[Start of section]

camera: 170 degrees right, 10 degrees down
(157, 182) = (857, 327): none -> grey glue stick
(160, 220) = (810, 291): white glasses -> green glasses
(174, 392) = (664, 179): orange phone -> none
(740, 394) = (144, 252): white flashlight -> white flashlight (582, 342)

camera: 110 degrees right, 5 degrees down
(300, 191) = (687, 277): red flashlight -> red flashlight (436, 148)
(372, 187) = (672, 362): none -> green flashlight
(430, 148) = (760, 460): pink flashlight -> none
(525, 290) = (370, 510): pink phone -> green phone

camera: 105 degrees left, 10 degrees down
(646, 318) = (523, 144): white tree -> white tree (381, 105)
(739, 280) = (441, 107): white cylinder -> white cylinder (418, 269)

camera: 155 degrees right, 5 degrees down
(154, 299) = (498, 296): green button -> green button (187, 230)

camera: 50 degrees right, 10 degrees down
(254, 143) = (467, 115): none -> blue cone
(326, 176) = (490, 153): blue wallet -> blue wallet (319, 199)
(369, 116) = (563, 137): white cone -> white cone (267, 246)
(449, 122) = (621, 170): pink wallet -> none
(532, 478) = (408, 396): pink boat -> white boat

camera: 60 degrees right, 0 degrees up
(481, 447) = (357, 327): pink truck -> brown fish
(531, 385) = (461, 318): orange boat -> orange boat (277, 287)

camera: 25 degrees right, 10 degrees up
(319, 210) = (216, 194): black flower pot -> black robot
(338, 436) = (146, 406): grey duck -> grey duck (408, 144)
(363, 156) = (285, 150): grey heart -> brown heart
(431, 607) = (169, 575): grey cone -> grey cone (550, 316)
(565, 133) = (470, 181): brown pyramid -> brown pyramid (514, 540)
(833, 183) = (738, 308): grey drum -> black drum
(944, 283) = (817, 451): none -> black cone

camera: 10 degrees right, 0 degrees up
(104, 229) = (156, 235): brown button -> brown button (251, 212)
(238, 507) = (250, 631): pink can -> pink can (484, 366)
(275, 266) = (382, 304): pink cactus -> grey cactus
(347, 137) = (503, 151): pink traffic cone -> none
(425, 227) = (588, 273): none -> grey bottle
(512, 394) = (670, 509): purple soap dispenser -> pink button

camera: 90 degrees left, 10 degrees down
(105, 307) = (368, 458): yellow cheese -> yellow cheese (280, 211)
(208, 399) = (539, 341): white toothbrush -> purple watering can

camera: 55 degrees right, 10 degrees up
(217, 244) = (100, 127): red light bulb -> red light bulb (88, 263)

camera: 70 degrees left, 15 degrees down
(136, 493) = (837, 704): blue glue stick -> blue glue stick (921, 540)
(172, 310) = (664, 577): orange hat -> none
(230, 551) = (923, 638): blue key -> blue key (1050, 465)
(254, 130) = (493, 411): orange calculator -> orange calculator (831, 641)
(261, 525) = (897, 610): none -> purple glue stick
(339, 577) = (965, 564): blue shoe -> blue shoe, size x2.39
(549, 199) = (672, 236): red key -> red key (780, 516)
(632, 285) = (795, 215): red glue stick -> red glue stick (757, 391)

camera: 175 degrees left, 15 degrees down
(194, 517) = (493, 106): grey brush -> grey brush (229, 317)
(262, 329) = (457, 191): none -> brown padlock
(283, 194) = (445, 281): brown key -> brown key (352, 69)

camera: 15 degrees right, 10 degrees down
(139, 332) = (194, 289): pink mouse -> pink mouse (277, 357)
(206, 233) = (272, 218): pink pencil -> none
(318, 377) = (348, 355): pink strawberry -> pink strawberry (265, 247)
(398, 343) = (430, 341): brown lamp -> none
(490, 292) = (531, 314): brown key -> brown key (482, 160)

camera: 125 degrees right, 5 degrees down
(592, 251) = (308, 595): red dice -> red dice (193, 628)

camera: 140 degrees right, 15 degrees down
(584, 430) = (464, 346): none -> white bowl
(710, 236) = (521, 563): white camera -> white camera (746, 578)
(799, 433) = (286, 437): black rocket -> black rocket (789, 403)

[End of section]

■ **Task instructions**: In the entries, find the line containing "(262, 329) = (457, 191): none" and output it and all remaining lines exactly.

■ **Task response**:
(262, 329) = (457, 191): none -> brown padlock
(283, 194) = (445, 281): brown key -> brown key (352, 69)

camera: 15 degrees right, 10 degrees down
(139, 332) = (194, 289): pink mouse -> pink mouse (277, 357)
(206, 233) = (272, 218): pink pencil -> none
(318, 377) = (348, 355): pink strawberry -> pink strawberry (265, 247)
(398, 343) = (430, 341): brown lamp -> none
(490, 292) = (531, 314): brown key -> brown key (482, 160)

camera: 125 degrees right, 5 degrees down
(592, 251) = (308, 595): red dice -> red dice (193, 628)

camera: 140 degrees right, 15 degrees down
(584, 430) = (464, 346): none -> white bowl
(710, 236) = (521, 563): white camera -> white camera (746, 578)
(799, 433) = (286, 437): black rocket -> black rocket (789, 403)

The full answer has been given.